» **Data for this exercise**:
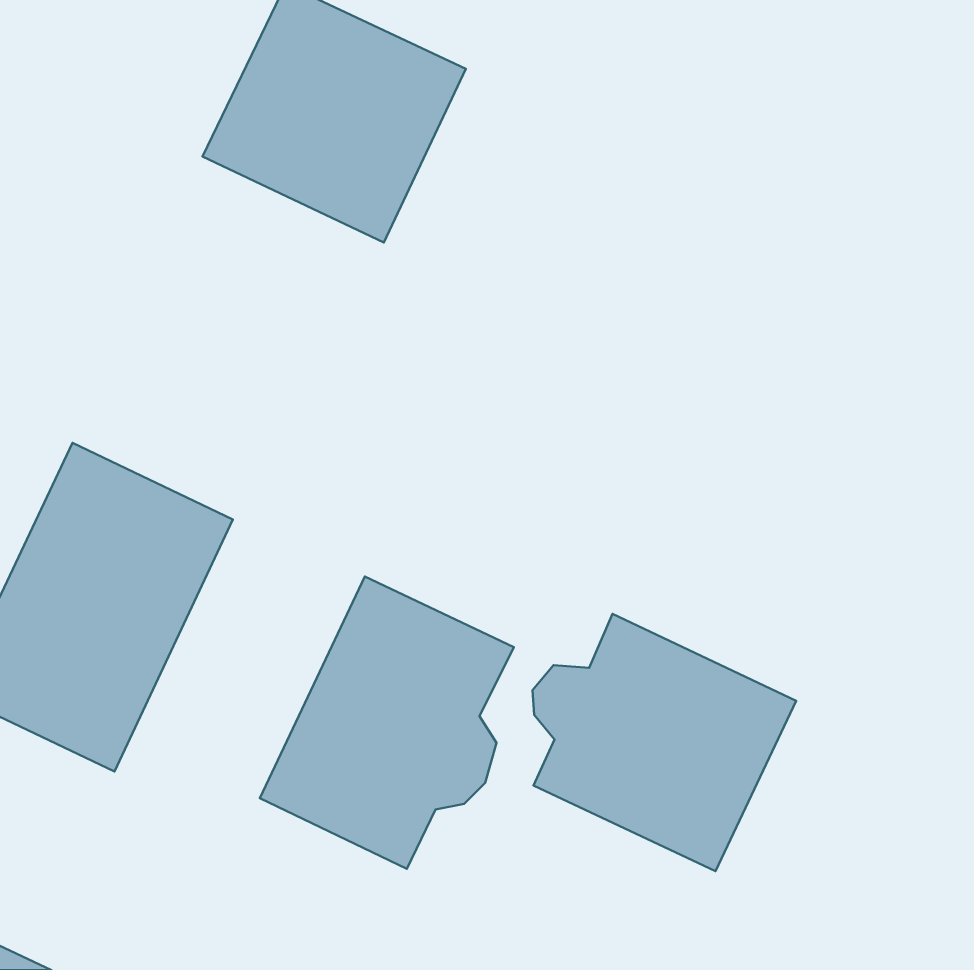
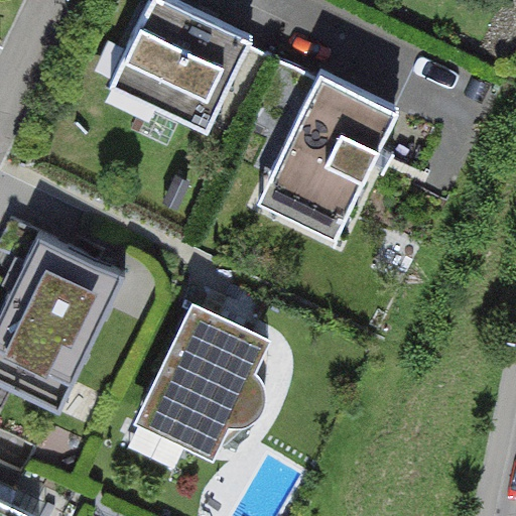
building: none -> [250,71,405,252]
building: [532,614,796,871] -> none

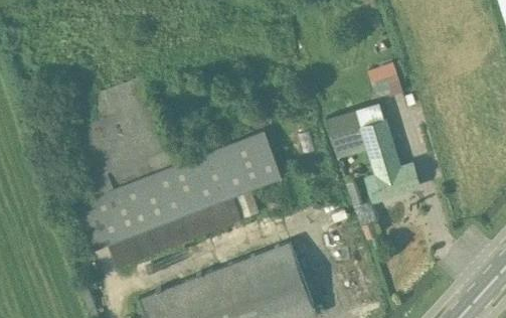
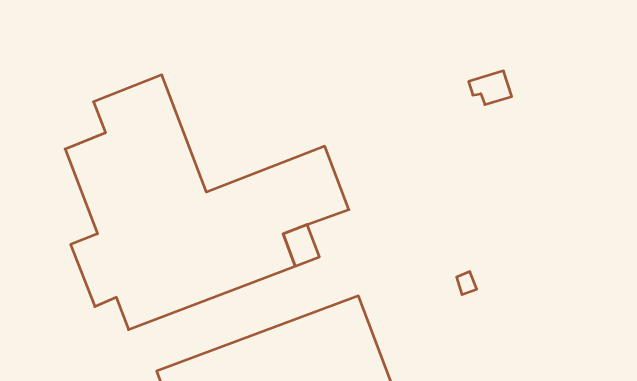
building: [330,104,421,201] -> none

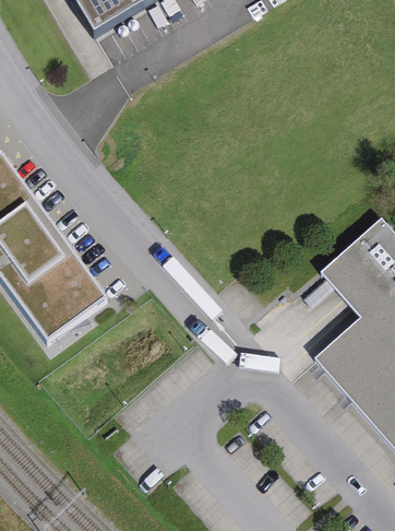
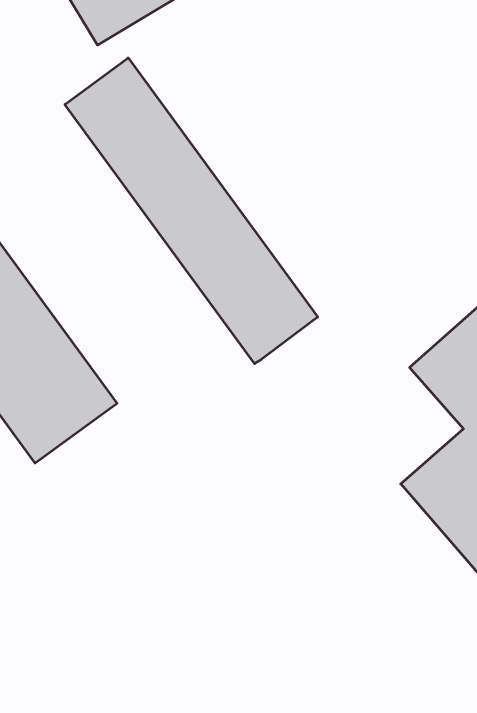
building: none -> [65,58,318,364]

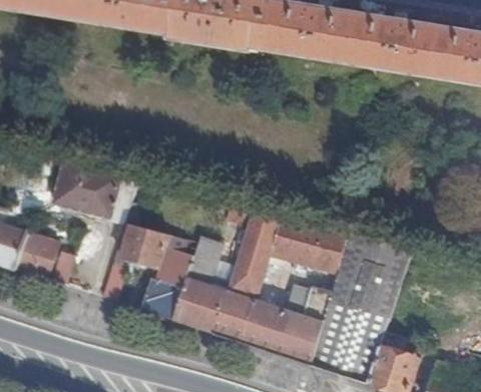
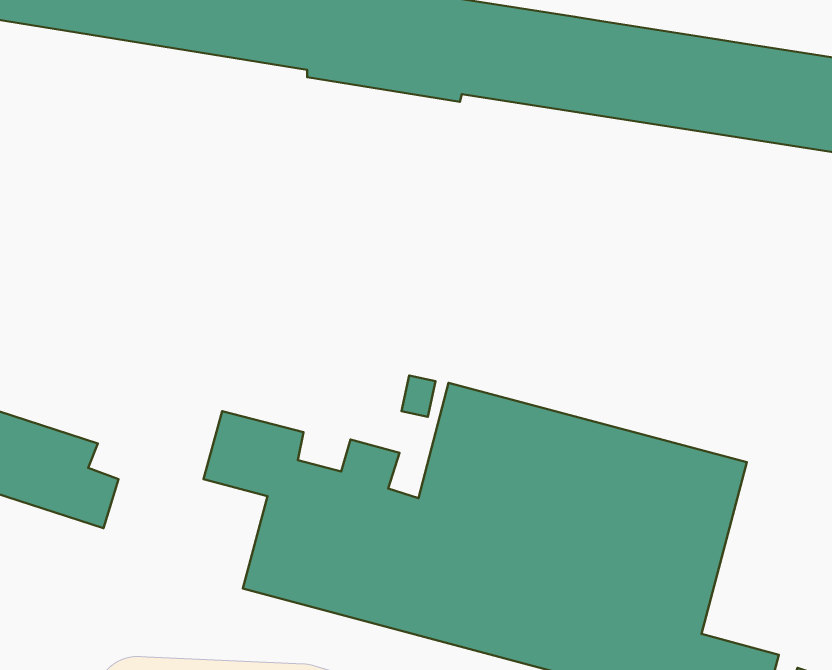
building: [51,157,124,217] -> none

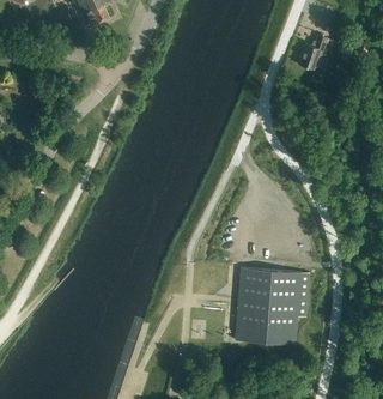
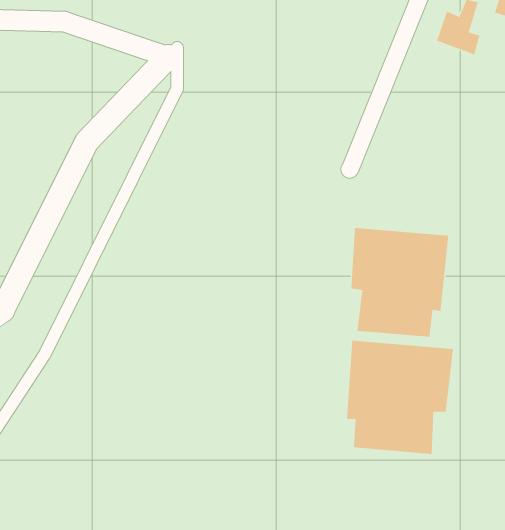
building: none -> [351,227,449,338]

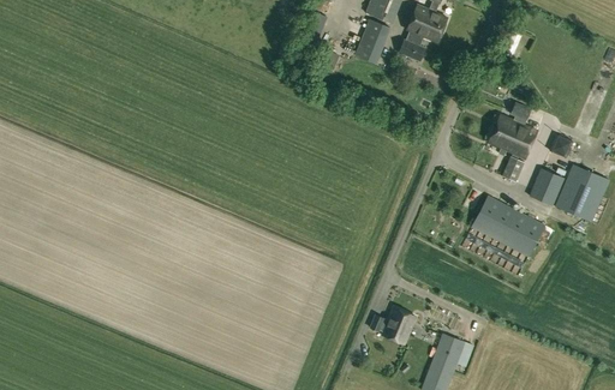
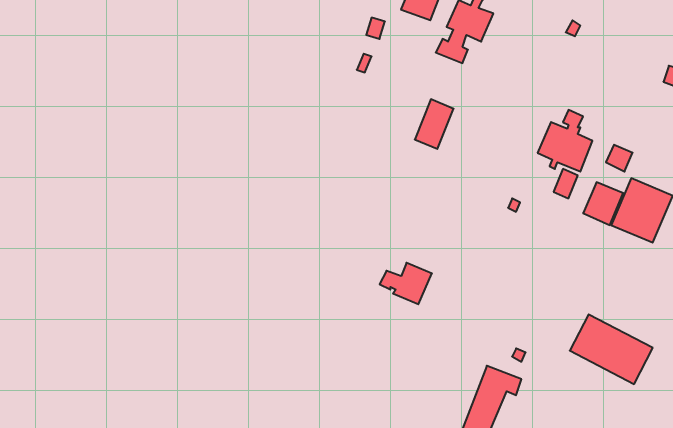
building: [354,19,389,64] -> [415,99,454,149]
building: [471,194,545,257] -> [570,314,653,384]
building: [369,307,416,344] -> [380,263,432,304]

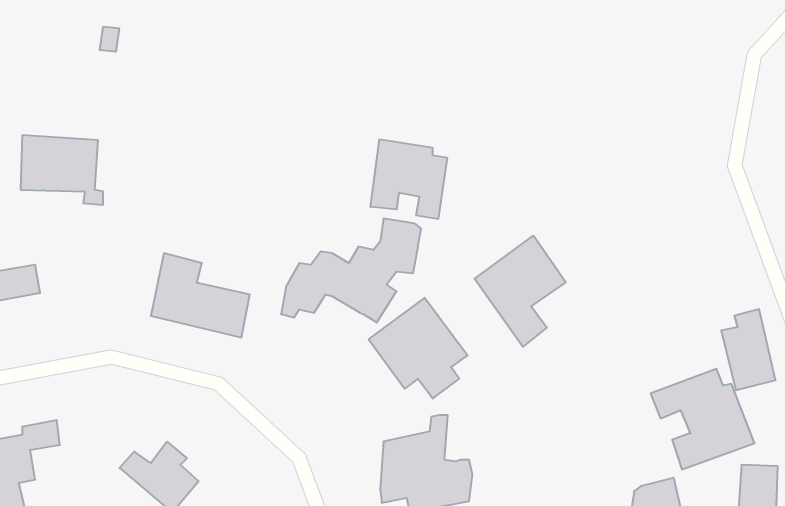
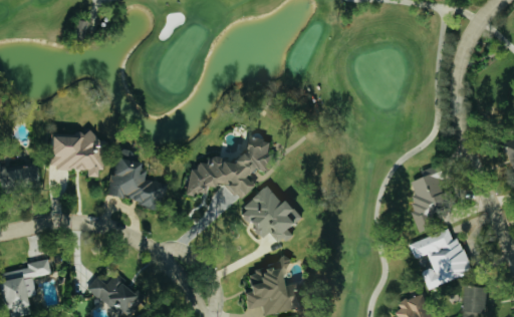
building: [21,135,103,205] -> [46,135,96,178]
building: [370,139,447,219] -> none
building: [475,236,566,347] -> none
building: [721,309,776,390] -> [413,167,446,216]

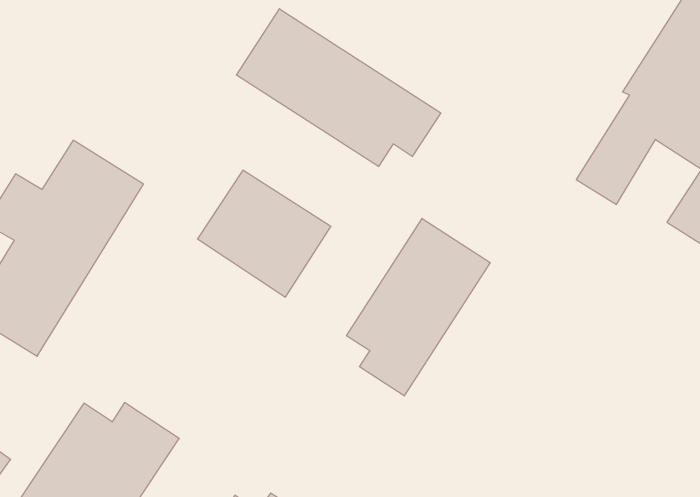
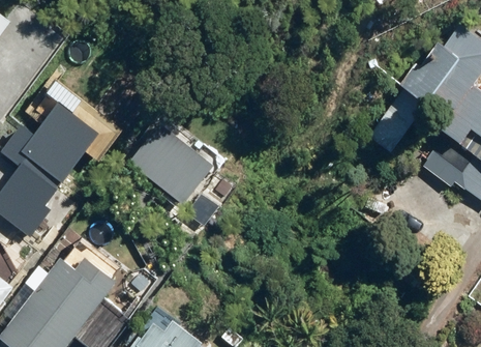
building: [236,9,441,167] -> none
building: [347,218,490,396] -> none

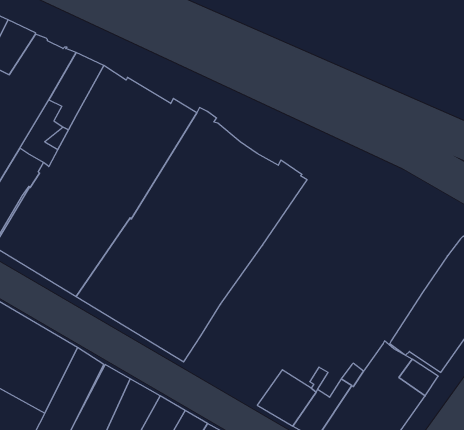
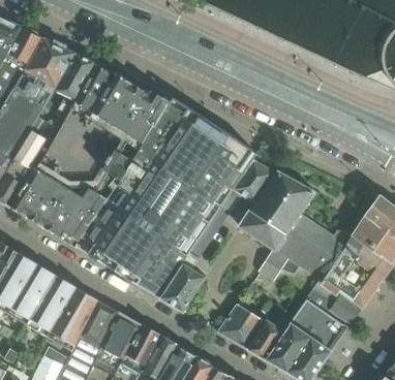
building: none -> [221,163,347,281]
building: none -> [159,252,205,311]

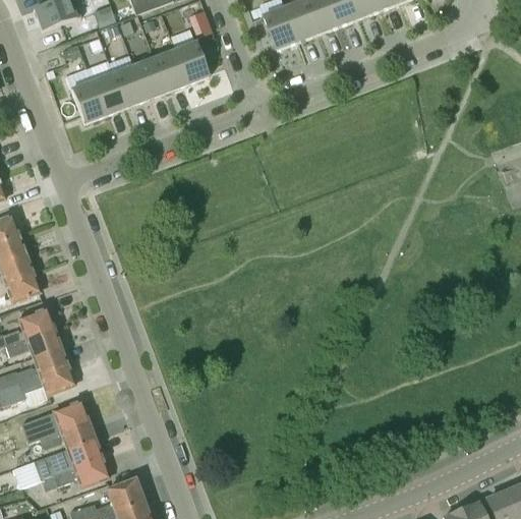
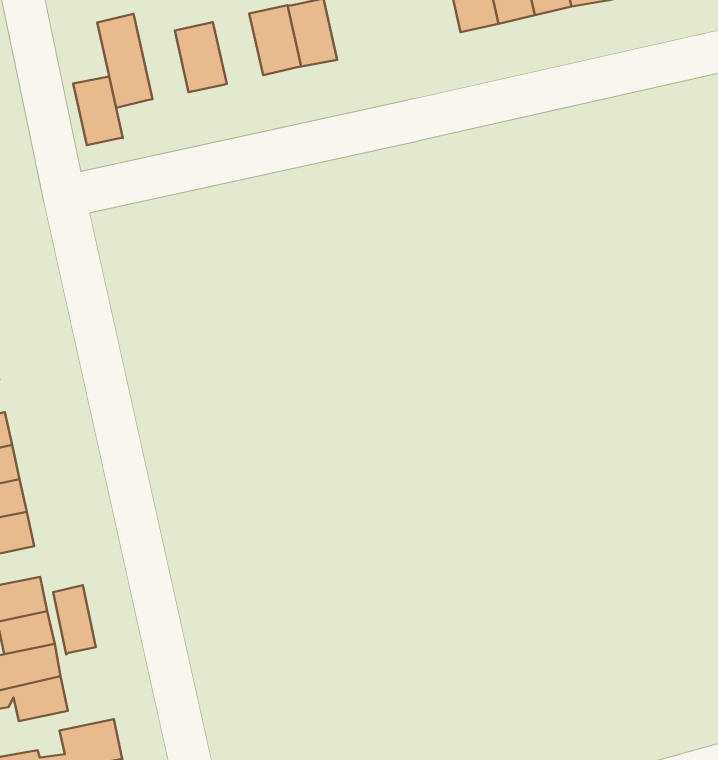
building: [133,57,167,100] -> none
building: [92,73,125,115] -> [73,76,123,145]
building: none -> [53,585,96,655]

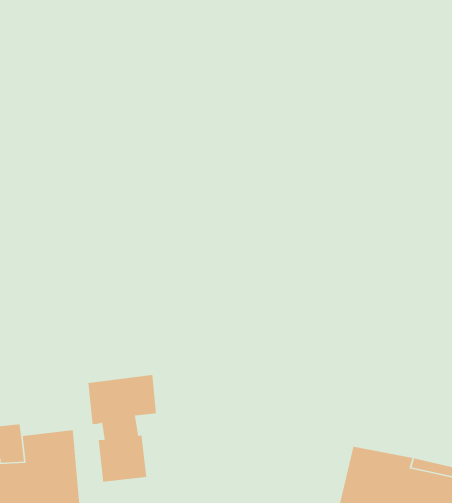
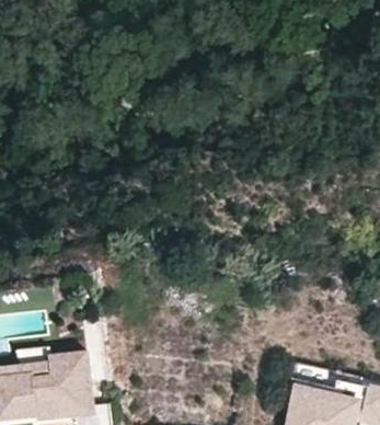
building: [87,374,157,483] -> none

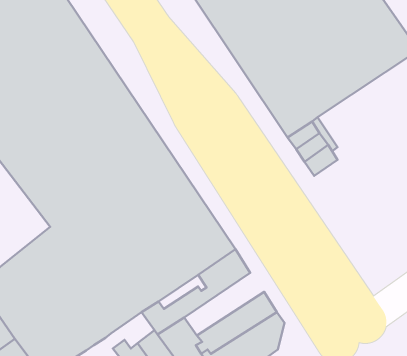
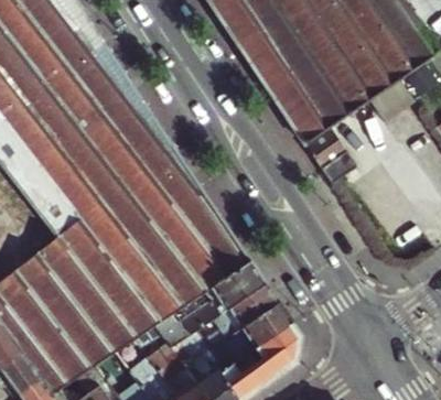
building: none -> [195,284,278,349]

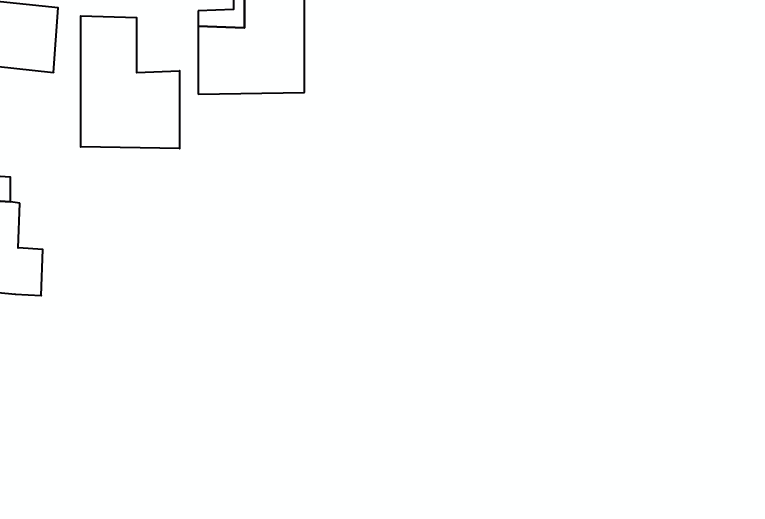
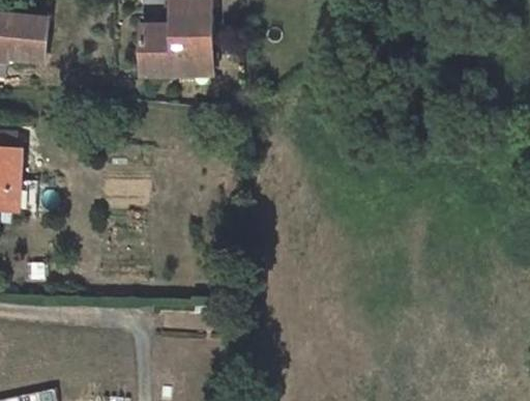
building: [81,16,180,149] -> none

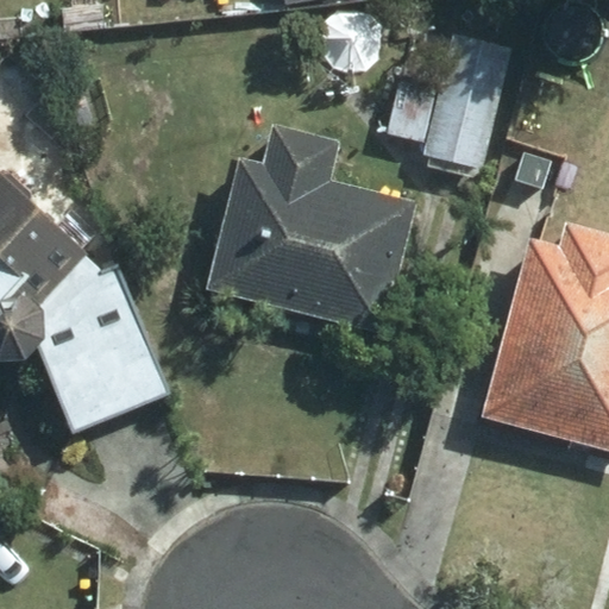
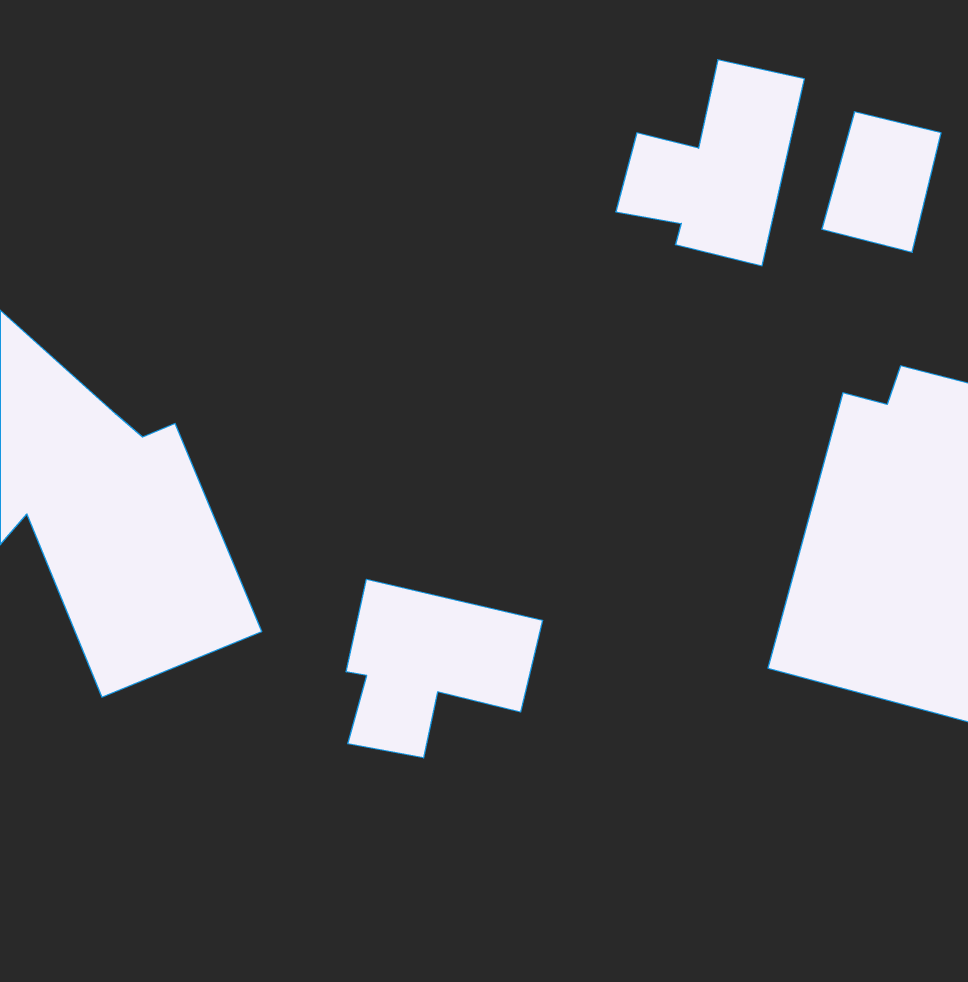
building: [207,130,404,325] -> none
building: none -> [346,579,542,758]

» **What the task requires**:
The listing above must be repeated exactly, apart from the pictures.

» **Task result**:
building: none -> [250,71,405,252]
building: [532,614,796,871] -> none

building: [330,104,421,201] -> none

building: none -> [65,58,318,364]

building: [51,157,124,217] -> none

building: none -> [351,227,449,338]

building: [354,19,389,64] -> [415,99,454,149]
building: [471,194,545,257] -> [570,314,653,384]
building: [369,307,416,344] -> [380,263,432,304]

building: [21,135,103,205] -> [46,135,96,178]
building: [370,139,447,219] -> none
building: [475,236,566,347] -> none
building: [721,309,776,390] -> [413,167,446,216]

building: [236,9,441,167] -> none
building: [347,218,490,396] -> none

building: none -> [221,163,347,281]
building: none -> [159,252,205,311]

building: [133,57,167,100] -> none
building: [92,73,125,115] -> [73,76,123,145]
building: none -> [53,585,96,655]

building: [87,374,157,483] -> none

building: none -> [195,284,278,349]

building: [81,16,180,149] -> none

building: [207,130,404,325] -> none
building: none -> [346,579,542,758]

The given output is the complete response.